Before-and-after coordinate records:
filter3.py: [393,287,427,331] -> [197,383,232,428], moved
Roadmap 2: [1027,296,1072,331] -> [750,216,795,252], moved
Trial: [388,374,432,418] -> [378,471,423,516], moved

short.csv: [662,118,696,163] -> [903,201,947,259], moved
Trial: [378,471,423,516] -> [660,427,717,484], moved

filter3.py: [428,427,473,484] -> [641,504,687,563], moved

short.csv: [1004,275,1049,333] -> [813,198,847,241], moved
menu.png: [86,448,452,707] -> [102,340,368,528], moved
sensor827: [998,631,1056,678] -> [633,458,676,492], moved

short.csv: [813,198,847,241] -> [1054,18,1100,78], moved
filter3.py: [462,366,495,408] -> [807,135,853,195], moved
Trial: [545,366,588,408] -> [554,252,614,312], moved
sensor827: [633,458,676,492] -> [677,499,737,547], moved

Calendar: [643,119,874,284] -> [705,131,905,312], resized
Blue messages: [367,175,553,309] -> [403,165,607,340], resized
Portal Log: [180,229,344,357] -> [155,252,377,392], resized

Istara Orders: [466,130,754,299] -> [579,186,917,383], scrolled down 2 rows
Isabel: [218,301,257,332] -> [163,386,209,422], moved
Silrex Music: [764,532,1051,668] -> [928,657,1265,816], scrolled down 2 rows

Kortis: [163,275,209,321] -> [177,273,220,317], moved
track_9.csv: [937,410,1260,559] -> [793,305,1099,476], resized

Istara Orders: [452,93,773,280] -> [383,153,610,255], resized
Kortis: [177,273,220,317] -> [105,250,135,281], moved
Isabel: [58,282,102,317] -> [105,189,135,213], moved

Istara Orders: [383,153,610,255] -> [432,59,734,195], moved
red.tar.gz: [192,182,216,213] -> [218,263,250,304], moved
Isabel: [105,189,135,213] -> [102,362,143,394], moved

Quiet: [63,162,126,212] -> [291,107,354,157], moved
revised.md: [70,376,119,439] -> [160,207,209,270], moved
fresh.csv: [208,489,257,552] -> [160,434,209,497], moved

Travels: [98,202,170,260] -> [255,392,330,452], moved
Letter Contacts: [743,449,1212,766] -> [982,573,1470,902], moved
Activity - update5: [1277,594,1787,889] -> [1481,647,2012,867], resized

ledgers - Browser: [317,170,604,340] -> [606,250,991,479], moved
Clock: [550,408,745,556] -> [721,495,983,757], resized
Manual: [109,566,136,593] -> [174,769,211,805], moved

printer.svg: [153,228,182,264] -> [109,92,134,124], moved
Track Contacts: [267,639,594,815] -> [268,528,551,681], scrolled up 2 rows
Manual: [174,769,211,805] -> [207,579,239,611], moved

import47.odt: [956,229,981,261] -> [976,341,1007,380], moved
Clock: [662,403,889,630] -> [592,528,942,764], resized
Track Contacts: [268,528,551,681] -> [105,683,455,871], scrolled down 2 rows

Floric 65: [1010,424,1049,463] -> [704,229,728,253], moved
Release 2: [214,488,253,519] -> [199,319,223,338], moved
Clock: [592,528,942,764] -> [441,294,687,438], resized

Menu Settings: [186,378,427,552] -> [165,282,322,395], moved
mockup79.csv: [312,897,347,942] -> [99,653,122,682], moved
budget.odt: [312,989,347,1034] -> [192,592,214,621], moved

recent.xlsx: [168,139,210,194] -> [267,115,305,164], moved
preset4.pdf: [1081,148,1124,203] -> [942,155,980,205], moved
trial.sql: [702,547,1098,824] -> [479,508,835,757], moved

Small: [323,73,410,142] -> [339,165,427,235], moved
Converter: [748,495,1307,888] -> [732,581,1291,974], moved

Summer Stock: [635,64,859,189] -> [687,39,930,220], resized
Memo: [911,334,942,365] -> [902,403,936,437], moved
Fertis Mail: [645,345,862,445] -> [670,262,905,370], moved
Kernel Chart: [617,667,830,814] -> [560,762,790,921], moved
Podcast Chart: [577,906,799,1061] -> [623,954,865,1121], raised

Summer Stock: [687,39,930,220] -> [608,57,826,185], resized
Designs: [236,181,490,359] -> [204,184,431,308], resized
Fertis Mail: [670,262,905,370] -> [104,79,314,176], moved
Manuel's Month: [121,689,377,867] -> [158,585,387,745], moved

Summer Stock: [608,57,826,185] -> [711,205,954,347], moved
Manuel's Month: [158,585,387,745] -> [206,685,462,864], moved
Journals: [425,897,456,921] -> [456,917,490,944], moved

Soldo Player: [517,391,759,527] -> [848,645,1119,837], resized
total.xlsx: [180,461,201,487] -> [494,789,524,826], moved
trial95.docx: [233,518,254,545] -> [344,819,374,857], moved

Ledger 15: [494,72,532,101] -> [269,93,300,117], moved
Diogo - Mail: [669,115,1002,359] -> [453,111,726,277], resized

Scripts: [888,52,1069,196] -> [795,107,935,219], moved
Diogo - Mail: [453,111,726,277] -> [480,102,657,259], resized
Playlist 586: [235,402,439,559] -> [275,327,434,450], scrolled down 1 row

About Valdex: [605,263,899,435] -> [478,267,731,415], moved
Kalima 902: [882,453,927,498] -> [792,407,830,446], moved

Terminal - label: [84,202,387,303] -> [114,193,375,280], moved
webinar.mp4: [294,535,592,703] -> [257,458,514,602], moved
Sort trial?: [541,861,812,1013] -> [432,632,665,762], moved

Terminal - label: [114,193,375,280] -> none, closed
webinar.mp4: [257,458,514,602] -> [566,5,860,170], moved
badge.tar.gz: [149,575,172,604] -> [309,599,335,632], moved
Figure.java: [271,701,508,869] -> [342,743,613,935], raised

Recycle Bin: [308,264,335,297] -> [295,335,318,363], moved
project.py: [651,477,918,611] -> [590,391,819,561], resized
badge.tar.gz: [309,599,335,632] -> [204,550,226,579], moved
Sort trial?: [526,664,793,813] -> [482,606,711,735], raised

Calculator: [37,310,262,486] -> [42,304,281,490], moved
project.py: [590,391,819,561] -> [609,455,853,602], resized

> [Problem requirements]
This exercise calls for every record above to be written out again exactly.

> [Task solution]
filter3.py: [393,287,427,331] -> [197,383,232,428], moved
Roadmap 2: [1027,296,1072,331] -> [750,216,795,252], moved
Trial: [388,374,432,418] -> [378,471,423,516], moved

short.csv: [662,118,696,163] -> [903,201,947,259], moved
Trial: [378,471,423,516] -> [660,427,717,484], moved

filter3.py: [428,427,473,484] -> [641,504,687,563], moved

short.csv: [1004,275,1049,333] -> [813,198,847,241], moved
menu.png: [86,448,452,707] -> [102,340,368,528], moved
sensor827: [998,631,1056,678] -> [633,458,676,492], moved

short.csv: [813,198,847,241] -> [1054,18,1100,78], moved
filter3.py: [462,366,495,408] -> [807,135,853,195], moved
Trial: [545,366,588,408] -> [554,252,614,312], moved
sensor827: [633,458,676,492] -> [677,499,737,547], moved

Calendar: [643,119,874,284] -> [705,131,905,312], resized
Blue messages: [367,175,553,309] -> [403,165,607,340], resized
Portal Log: [180,229,344,357] -> [155,252,377,392], resized

Istara Orders: [466,130,754,299] -> [579,186,917,383], scrolled down 2 rows
Isabel: [218,301,257,332] -> [163,386,209,422], moved
Silrex Music: [764,532,1051,668] -> [928,657,1265,816], scrolled down 2 rows

Kortis: [163,275,209,321] -> [177,273,220,317], moved
track_9.csv: [937,410,1260,559] -> [793,305,1099,476], resized

Istara Orders: [452,93,773,280] -> [383,153,610,255], resized
Kortis: [177,273,220,317] -> [105,250,135,281], moved
Isabel: [58,282,102,317] -> [105,189,135,213], moved

Istara Orders: [383,153,610,255] -> [432,59,734,195], moved
red.tar.gz: [192,182,216,213] -> [218,263,250,304], moved
Isabel: [105,189,135,213] -> [102,362,143,394], moved

Quiet: [63,162,126,212] -> [291,107,354,157], moved
revised.md: [70,376,119,439] -> [160,207,209,270], moved
fresh.csv: [208,489,257,552] -> [160,434,209,497], moved

Travels: [98,202,170,260] -> [255,392,330,452], moved
Letter Contacts: [743,449,1212,766] -> [982,573,1470,902], moved
Activity - update5: [1277,594,1787,889] -> [1481,647,2012,867], resized

ledgers - Browser: [317,170,604,340] -> [606,250,991,479], moved
Clock: [550,408,745,556] -> [721,495,983,757], resized
Manual: [109,566,136,593] -> [174,769,211,805], moved

printer.svg: [153,228,182,264] -> [109,92,134,124], moved
Track Contacts: [267,639,594,815] -> [268,528,551,681], scrolled up 2 rows
Manual: [174,769,211,805] -> [207,579,239,611], moved

import47.odt: [956,229,981,261] -> [976,341,1007,380], moved
Clock: [662,403,889,630] -> [592,528,942,764], resized
Track Contacts: [268,528,551,681] -> [105,683,455,871], scrolled down 2 rows

Floric 65: [1010,424,1049,463] -> [704,229,728,253], moved
Release 2: [214,488,253,519] -> [199,319,223,338], moved
Clock: [592,528,942,764] -> [441,294,687,438], resized

Menu Settings: [186,378,427,552] -> [165,282,322,395], moved
mockup79.csv: [312,897,347,942] -> [99,653,122,682], moved
budget.odt: [312,989,347,1034] -> [192,592,214,621], moved

recent.xlsx: [168,139,210,194] -> [267,115,305,164], moved
preset4.pdf: [1081,148,1124,203] -> [942,155,980,205], moved
trial.sql: [702,547,1098,824] -> [479,508,835,757], moved

Small: [323,73,410,142] -> [339,165,427,235], moved
Converter: [748,495,1307,888] -> [732,581,1291,974], moved

Summer Stock: [635,64,859,189] -> [687,39,930,220], resized
Memo: [911,334,942,365] -> [902,403,936,437], moved
Fertis Mail: [645,345,862,445] -> [670,262,905,370], moved
Kernel Chart: [617,667,830,814] -> [560,762,790,921], moved
Podcast Chart: [577,906,799,1061] -> [623,954,865,1121], raised

Summer Stock: [687,39,930,220] -> [608,57,826,185], resized
Designs: [236,181,490,359] -> [204,184,431,308], resized
Fertis Mail: [670,262,905,370] -> [104,79,314,176], moved
Manuel's Month: [121,689,377,867] -> [158,585,387,745], moved

Summer Stock: [608,57,826,185] -> [711,205,954,347], moved
Manuel's Month: [158,585,387,745] -> [206,685,462,864], moved
Journals: [425,897,456,921] -> [456,917,490,944], moved

Soldo Player: [517,391,759,527] -> [848,645,1119,837], resized
total.xlsx: [180,461,201,487] -> [494,789,524,826], moved
trial95.docx: [233,518,254,545] -> [344,819,374,857], moved

Ledger 15: [494,72,532,101] -> [269,93,300,117], moved
Diogo - Mail: [669,115,1002,359] -> [453,111,726,277], resized

Scripts: [888,52,1069,196] -> [795,107,935,219], moved
Diogo - Mail: [453,111,726,277] -> [480,102,657,259], resized
Playlist 586: [235,402,439,559] -> [275,327,434,450], scrolled down 1 row

About Valdex: [605,263,899,435] -> [478,267,731,415], moved
Kalima 902: [882,453,927,498] -> [792,407,830,446], moved

Terminal - label: [84,202,387,303] -> [114,193,375,280], moved
webinar.mp4: [294,535,592,703] -> [257,458,514,602], moved
Sort trial?: [541,861,812,1013] -> [432,632,665,762], moved

Terminal - label: [114,193,375,280] -> none, closed
webinar.mp4: [257,458,514,602] -> [566,5,860,170], moved
badge.tar.gz: [149,575,172,604] -> [309,599,335,632], moved
Figure.java: [271,701,508,869] -> [342,743,613,935], raised

Recycle Bin: [308,264,335,297] -> [295,335,318,363], moved
project.py: [651,477,918,611] -> [590,391,819,561], resized
badge.tar.gz: [309,599,335,632] -> [204,550,226,579], moved
Sort trial?: [526,664,793,813] -> [482,606,711,735], raised

Calculator: [37,310,262,486] -> [42,304,281,490], moved
project.py: [590,391,819,561] -> [609,455,853,602], resized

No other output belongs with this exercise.